* **What the exercise asks**:
Pictures are to be left out; otherwise, copy exactly the lines from the line containing "(315, 264) = (305, 229): red" through the end of the data.

[Before-and-after object listings]
------------------------------------------------------------------------

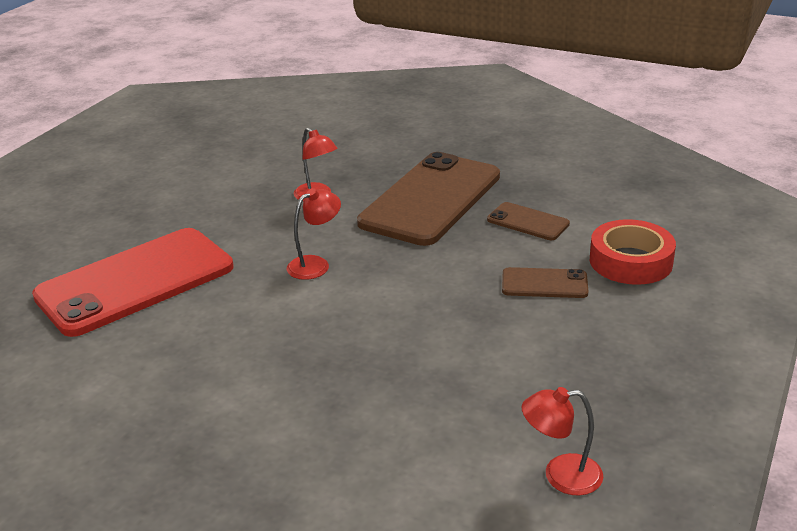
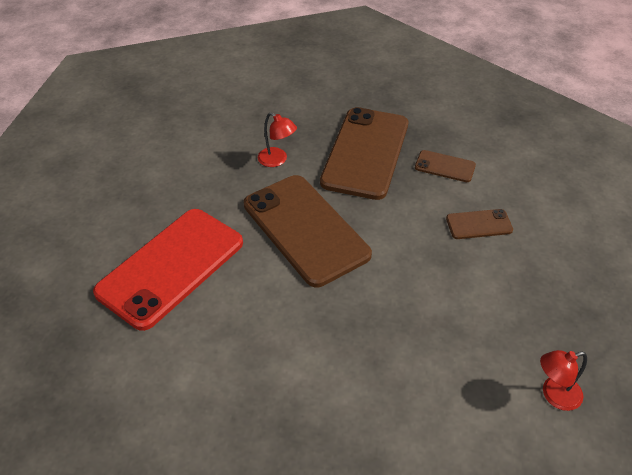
camera: 15 degrees left, 15 degrees up
(315, 264) = (305, 229): red lamp -> brown phone
(630, 261) = (530, 195): red tape -> none

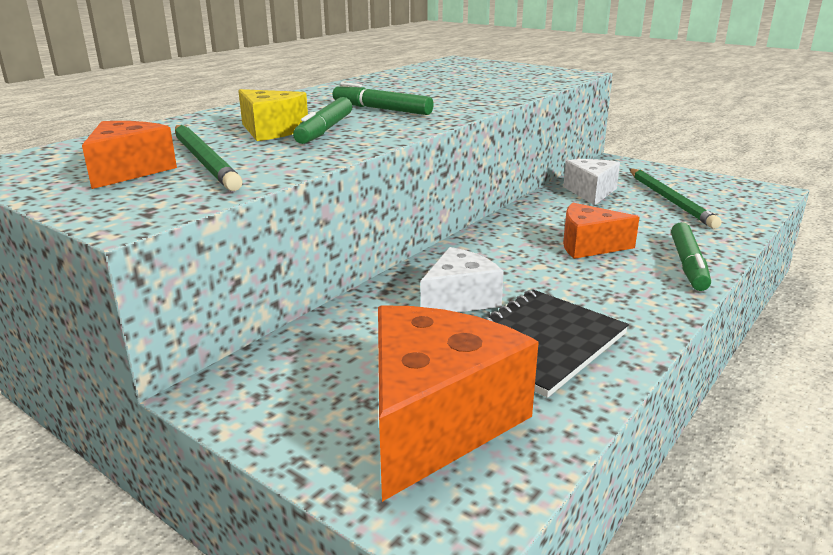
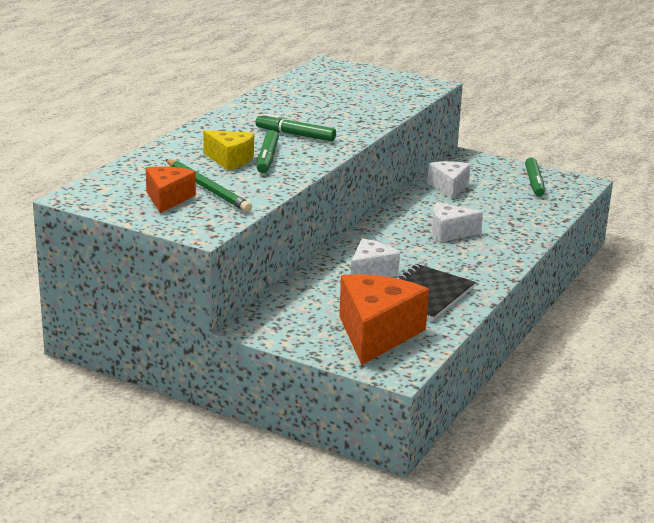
camera: 10 degrees left, 0 degrees up
(588, 246) = (449, 232): orange cheese -> white cheese
(670, 200) = (508, 193): green pencil -> none
(688, 264) = (515, 244): green marker -> green marker (534, 183)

------------------------------------------------------------------------

* **Answer to this task**:
(315, 264) = (305, 229): red lamp -> brown phone
(630, 261) = (530, 195): red tape -> none

camera: 10 degrees left, 0 degrees up
(588, 246) = (449, 232): orange cheese -> white cheese
(670, 200) = (508, 193): green pencil -> none
(688, 264) = (515, 244): green marker -> green marker (534, 183)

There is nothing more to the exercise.